### EXERCISE AIM
I would like you to print all the records below exactly as they are.

□ □ □ □ □ □ □

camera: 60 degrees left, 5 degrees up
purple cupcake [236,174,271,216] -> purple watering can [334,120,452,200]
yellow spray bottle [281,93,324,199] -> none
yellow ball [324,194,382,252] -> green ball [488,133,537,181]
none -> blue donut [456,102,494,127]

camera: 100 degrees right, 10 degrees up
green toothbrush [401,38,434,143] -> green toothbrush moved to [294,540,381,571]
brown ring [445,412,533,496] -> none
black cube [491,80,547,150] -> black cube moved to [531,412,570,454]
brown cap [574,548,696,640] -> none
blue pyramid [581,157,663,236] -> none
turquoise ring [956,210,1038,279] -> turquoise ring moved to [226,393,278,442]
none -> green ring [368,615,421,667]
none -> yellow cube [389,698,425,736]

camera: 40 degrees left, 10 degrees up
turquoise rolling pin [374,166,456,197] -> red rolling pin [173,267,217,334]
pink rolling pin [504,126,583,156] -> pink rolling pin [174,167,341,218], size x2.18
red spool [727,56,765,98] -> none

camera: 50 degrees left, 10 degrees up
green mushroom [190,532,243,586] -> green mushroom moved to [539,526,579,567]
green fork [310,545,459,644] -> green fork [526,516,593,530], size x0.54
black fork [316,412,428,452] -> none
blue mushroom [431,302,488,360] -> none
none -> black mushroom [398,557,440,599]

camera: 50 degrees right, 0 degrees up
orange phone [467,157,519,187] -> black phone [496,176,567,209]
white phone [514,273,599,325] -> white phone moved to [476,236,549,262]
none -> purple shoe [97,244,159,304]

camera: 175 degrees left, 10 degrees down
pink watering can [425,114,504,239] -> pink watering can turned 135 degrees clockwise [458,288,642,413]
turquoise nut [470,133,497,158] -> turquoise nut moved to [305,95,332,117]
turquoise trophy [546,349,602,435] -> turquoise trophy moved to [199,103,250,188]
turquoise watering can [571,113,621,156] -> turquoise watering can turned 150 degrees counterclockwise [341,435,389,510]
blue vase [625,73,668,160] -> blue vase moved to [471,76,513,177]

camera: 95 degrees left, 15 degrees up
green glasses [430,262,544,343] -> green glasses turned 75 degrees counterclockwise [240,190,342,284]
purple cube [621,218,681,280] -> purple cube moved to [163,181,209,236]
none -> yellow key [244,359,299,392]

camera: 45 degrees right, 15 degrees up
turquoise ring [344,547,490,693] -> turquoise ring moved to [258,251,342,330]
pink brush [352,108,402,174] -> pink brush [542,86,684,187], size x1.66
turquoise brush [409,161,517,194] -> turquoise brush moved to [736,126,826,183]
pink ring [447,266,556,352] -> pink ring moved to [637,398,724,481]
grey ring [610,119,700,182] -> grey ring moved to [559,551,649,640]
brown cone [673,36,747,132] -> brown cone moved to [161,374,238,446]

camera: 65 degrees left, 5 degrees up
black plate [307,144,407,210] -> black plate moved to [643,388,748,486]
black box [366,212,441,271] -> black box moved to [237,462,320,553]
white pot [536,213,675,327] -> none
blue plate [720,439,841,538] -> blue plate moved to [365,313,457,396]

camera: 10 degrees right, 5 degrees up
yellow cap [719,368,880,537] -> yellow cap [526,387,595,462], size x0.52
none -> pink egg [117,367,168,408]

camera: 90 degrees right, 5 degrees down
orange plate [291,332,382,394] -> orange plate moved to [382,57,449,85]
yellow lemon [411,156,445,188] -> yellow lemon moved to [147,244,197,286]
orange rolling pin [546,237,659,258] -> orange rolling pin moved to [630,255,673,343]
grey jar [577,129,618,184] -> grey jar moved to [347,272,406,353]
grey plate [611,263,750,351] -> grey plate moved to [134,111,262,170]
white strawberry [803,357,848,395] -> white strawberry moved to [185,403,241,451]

□ □ □ □ □ □ □

### SOLUTION BELOW
camera: 60 degrees left, 5 degrees up
purple cupcake [236,174,271,216] -> purple watering can [334,120,452,200]
yellow spray bottle [281,93,324,199] -> none
yellow ball [324,194,382,252] -> green ball [488,133,537,181]
none -> blue donut [456,102,494,127]

camera: 100 degrees right, 10 degrees up
green toothbrush [401,38,434,143] -> green toothbrush moved to [294,540,381,571]
brown ring [445,412,533,496] -> none
black cube [491,80,547,150] -> black cube moved to [531,412,570,454]
brown cap [574,548,696,640] -> none
blue pyramid [581,157,663,236] -> none
turquoise ring [956,210,1038,279] -> turquoise ring moved to [226,393,278,442]
none -> green ring [368,615,421,667]
none -> yellow cube [389,698,425,736]

camera: 40 degrees left, 10 degrees up
turquoise rolling pin [374,166,456,197] -> red rolling pin [173,267,217,334]
pink rolling pin [504,126,583,156] -> pink rolling pin [174,167,341,218], size x2.18
red spool [727,56,765,98] -> none

camera: 50 degrees left, 10 degrees up
green mushroom [190,532,243,586] -> green mushroom moved to [539,526,579,567]
green fork [310,545,459,644] -> green fork [526,516,593,530], size x0.54
black fork [316,412,428,452] -> none
blue mushroom [431,302,488,360] -> none
none -> black mushroom [398,557,440,599]

camera: 50 degrees right, 0 degrees up
orange phone [467,157,519,187] -> black phone [496,176,567,209]
white phone [514,273,599,325] -> white phone moved to [476,236,549,262]
none -> purple shoe [97,244,159,304]

camera: 175 degrees left, 10 degrees down
pink watering can [425,114,504,239] -> pink watering can turned 135 degrees clockwise [458,288,642,413]
turquoise nut [470,133,497,158] -> turquoise nut moved to [305,95,332,117]
turquoise trophy [546,349,602,435] -> turquoise trophy moved to [199,103,250,188]
turquoise watering can [571,113,621,156] -> turquoise watering can turned 150 degrees counterclockwise [341,435,389,510]
blue vase [625,73,668,160] -> blue vase moved to [471,76,513,177]

camera: 95 degrees left, 15 degrees up
green glasses [430,262,544,343] -> green glasses turned 75 degrees counterclockwise [240,190,342,284]
purple cube [621,218,681,280] -> purple cube moved to [163,181,209,236]
none -> yellow key [244,359,299,392]

camera: 45 degrees right, 15 degrees up
turquoise ring [344,547,490,693] -> turquoise ring moved to [258,251,342,330]
pink brush [352,108,402,174] -> pink brush [542,86,684,187], size x1.66
turquoise brush [409,161,517,194] -> turquoise brush moved to [736,126,826,183]
pink ring [447,266,556,352] -> pink ring moved to [637,398,724,481]
grey ring [610,119,700,182] -> grey ring moved to [559,551,649,640]
brown cone [673,36,747,132] -> brown cone moved to [161,374,238,446]

camera: 65 degrees left, 5 degrees up
black plate [307,144,407,210] -> black plate moved to [643,388,748,486]
black box [366,212,441,271] -> black box moved to [237,462,320,553]
white pot [536,213,675,327] -> none
blue plate [720,439,841,538] -> blue plate moved to [365,313,457,396]

camera: 10 degrees right, 5 degrees up
yellow cap [719,368,880,537] -> yellow cap [526,387,595,462], size x0.52
none -> pink egg [117,367,168,408]

camera: 90 degrees right, 5 degrees down
orange plate [291,332,382,394] -> orange plate moved to [382,57,449,85]
yellow lemon [411,156,445,188] -> yellow lemon moved to [147,244,197,286]
orange rolling pin [546,237,659,258] -> orange rolling pin moved to [630,255,673,343]
grey jar [577,129,618,184] -> grey jar moved to [347,272,406,353]
grey plate [611,263,750,351] -> grey plate moved to [134,111,262,170]
white strawberry [803,357,848,395] -> white strawberry moved to [185,403,241,451]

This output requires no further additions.